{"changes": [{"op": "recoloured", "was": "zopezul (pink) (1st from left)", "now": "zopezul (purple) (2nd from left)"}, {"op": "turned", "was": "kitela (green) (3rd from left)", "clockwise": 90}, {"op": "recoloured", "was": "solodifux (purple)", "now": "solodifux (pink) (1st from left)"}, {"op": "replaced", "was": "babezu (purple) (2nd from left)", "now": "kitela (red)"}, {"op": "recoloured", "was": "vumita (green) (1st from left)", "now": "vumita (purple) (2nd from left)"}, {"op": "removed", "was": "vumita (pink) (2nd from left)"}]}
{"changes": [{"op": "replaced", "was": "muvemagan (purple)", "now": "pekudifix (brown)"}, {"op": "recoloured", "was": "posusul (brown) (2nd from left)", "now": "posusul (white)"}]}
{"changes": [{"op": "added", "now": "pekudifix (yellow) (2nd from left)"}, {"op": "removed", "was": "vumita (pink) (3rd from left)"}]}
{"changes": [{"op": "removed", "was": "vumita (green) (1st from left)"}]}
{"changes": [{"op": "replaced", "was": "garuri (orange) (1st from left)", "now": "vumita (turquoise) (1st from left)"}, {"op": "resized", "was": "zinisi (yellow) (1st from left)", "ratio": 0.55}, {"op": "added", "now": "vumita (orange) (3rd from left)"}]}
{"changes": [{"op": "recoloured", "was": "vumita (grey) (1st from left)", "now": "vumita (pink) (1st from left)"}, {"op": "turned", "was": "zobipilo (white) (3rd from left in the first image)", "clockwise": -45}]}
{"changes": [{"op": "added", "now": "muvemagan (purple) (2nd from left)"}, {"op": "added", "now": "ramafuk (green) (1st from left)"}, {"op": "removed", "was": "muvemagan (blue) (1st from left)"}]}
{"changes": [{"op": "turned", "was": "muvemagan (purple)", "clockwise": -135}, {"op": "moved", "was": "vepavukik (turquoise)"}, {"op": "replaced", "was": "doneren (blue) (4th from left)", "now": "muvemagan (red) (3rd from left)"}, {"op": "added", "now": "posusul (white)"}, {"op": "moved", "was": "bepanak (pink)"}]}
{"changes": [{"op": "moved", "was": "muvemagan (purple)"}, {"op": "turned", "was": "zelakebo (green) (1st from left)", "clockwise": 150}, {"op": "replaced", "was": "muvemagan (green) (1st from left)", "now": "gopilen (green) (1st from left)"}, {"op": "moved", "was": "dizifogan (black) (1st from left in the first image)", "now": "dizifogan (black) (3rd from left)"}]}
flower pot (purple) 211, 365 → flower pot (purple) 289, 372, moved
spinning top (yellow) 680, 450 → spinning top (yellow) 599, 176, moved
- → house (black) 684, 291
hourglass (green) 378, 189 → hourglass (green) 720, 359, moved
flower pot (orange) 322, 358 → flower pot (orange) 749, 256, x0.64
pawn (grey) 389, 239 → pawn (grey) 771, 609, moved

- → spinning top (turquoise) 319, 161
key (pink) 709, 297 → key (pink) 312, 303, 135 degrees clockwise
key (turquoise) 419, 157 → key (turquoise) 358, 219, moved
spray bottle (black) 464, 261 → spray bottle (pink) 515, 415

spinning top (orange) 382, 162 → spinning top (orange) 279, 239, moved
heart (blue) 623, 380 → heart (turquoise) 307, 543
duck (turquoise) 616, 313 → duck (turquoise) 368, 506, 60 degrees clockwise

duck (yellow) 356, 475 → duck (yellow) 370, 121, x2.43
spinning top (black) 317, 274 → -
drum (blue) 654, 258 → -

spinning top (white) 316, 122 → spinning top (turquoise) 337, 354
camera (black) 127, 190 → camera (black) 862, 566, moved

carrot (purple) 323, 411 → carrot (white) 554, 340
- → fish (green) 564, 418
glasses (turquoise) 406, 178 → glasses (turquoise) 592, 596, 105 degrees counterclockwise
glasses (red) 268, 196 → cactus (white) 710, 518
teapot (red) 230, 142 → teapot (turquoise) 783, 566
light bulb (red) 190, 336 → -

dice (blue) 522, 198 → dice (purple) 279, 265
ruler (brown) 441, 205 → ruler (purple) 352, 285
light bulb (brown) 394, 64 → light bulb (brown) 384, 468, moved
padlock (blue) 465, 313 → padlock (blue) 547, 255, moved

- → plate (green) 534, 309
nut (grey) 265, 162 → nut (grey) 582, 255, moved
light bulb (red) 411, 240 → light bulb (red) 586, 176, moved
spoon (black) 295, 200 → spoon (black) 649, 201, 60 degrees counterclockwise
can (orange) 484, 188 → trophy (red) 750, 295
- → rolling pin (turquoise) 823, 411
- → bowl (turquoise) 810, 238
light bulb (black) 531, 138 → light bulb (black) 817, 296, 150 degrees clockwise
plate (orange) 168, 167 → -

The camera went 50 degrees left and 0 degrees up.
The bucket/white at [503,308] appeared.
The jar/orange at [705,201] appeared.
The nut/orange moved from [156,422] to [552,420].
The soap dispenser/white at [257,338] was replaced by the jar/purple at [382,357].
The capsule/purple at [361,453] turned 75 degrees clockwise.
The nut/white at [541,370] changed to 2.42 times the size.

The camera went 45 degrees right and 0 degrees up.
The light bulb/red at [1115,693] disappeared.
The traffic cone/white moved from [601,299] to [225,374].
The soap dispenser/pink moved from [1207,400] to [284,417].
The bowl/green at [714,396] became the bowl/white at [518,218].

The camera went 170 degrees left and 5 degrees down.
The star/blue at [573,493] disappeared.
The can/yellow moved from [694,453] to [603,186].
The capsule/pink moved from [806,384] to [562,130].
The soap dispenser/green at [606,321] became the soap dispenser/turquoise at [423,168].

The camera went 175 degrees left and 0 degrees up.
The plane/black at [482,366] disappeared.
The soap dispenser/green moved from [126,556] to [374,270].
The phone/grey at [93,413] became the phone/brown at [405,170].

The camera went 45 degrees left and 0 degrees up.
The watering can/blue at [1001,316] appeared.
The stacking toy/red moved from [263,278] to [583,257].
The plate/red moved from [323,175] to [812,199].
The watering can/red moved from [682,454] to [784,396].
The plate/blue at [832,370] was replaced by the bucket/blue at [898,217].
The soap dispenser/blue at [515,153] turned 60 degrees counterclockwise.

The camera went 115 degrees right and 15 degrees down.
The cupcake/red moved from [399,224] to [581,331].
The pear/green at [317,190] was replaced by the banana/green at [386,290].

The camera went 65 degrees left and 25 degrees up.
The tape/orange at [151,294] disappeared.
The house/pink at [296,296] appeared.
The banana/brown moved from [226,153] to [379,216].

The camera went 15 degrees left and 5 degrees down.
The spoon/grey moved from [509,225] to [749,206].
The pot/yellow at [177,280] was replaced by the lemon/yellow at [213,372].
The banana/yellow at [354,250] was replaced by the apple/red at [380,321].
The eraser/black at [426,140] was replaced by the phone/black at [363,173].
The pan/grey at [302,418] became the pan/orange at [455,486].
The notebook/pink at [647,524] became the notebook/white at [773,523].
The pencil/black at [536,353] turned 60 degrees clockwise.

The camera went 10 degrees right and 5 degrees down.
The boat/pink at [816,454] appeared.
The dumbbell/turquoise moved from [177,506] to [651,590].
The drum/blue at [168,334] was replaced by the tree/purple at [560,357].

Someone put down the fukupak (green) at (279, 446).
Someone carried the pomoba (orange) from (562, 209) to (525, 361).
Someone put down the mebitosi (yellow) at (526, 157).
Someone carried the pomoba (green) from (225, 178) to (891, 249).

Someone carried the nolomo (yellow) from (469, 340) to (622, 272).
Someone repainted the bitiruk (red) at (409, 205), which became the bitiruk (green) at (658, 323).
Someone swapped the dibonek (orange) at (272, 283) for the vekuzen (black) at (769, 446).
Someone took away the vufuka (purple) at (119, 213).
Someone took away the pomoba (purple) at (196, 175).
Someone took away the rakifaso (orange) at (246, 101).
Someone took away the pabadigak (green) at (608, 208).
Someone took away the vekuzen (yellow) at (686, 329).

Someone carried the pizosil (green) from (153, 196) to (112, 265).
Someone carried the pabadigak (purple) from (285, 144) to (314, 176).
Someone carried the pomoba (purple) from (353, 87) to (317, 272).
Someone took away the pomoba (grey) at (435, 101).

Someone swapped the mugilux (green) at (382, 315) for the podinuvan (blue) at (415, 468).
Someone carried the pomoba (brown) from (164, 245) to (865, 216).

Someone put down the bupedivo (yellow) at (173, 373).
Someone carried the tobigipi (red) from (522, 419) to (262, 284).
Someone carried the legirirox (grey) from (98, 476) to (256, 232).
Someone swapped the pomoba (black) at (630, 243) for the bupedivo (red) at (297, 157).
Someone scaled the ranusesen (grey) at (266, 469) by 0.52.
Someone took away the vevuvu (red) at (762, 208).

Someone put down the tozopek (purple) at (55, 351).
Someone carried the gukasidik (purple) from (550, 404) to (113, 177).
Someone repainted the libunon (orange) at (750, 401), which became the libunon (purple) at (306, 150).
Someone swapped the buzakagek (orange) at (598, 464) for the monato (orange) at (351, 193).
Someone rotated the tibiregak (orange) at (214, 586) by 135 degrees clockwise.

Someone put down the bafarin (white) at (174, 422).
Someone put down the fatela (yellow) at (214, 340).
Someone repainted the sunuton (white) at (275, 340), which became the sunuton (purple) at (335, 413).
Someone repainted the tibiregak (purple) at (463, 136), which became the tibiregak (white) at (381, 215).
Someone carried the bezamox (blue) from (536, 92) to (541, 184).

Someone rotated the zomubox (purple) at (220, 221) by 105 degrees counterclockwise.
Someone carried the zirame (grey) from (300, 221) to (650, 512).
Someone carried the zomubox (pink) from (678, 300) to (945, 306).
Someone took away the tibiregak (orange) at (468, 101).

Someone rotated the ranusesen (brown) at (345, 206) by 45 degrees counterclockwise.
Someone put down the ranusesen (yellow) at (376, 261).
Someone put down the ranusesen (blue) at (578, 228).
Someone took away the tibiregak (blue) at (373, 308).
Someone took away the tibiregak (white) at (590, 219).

§ TASK BRIEF
Only the lines above starting at the line that holds "hourglass (green) 378, 189" and ending at the line that holds "flower pot (orange) 322, 358" are to be repeated, exactly and in full.

§ RESPONSE FOR THIS EXERCISE
hourglass (green) 378, 189 → hourglass (green) 720, 359, moved
flower pot (orange) 322, 358 → flower pot (orange) 749, 256, x0.64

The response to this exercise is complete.